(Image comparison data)
*** Begin section ***
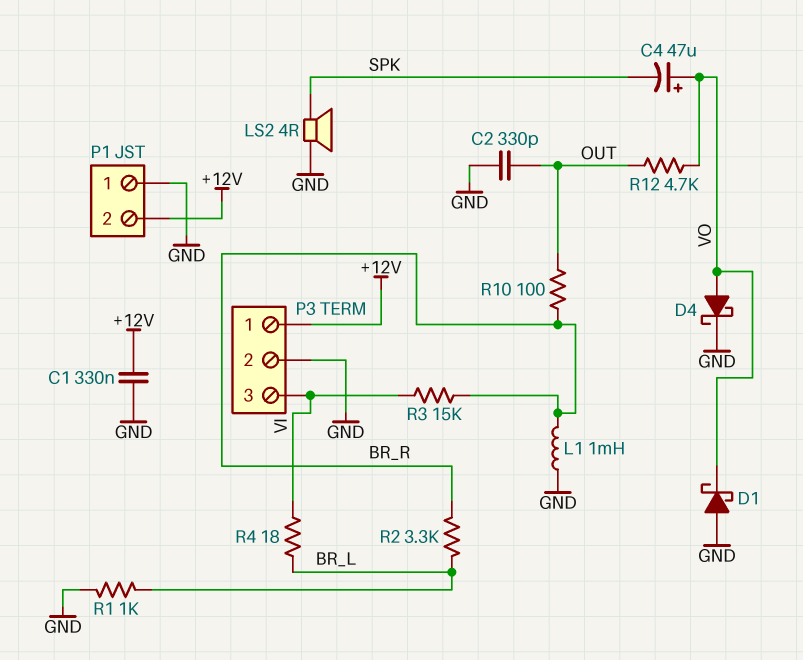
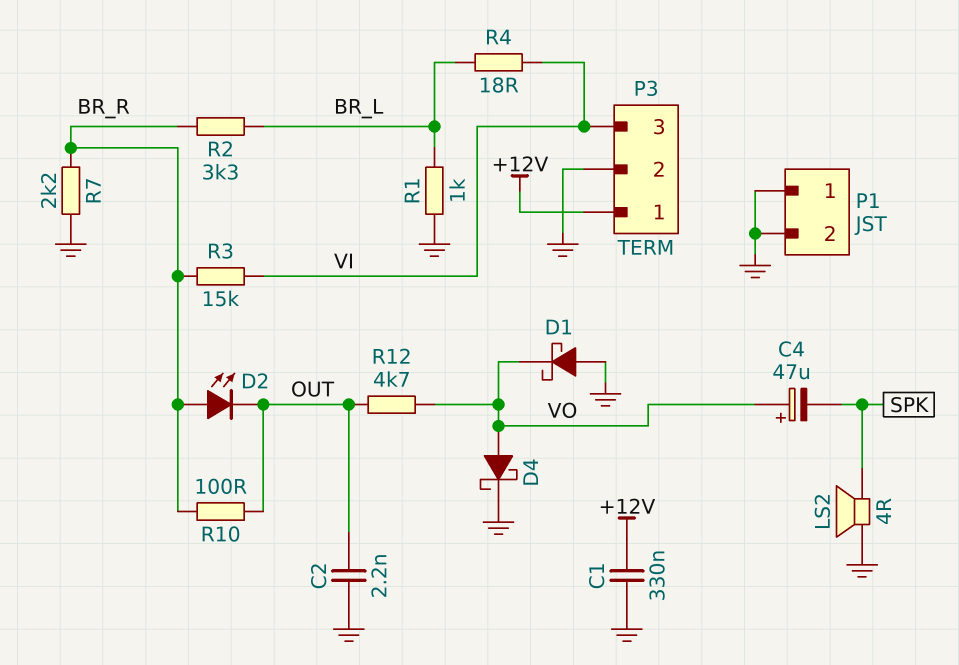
C2: 330pF (GND, OUT) -> 2.2nF (GND, OUT)
D2: none -> LED (A BR_R, K OUT)
L1: 1mH (BR_R, GND) -> none
P1 pin 2: +12V -> GND
R7: none -> 2.2k (BR_R, GND)

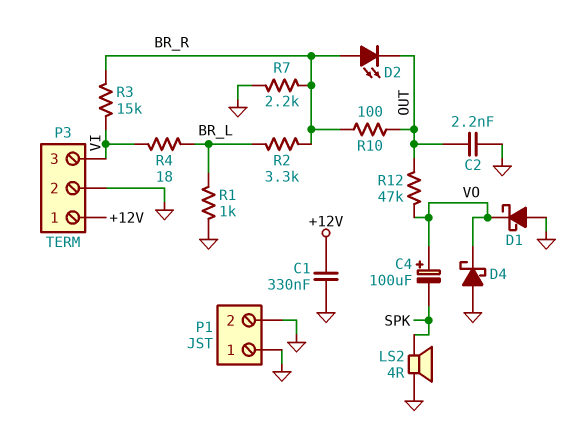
C4: 47uF (plus VO, minus SPK) -> 100uF (plus VO, minus SPK)
D4: schottky (A VO, K GND) -> schottky (A GND, K VO)
R12: 4.7k (OUT, VO) -> 47k (OUT, VO)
*** End section ***
Please give back an exact copy of the entries above from their first line through the line containing "D4: schottky (A", leaving the pictures aside.

C2: 330pF (GND, OUT) -> 2.2nF (GND, OUT)
D2: none -> LED (A BR_R, K OUT)
L1: 1mH (BR_R, GND) -> none
P1 pin 2: +12V -> GND
R7: none -> 2.2k (BR_R, GND)

C4: 47uF (plus VO, minus SPK) -> 100uF (plus VO, minus SPK)
D4: schottky (A VO, K GND) -> schottky (A GND, K VO)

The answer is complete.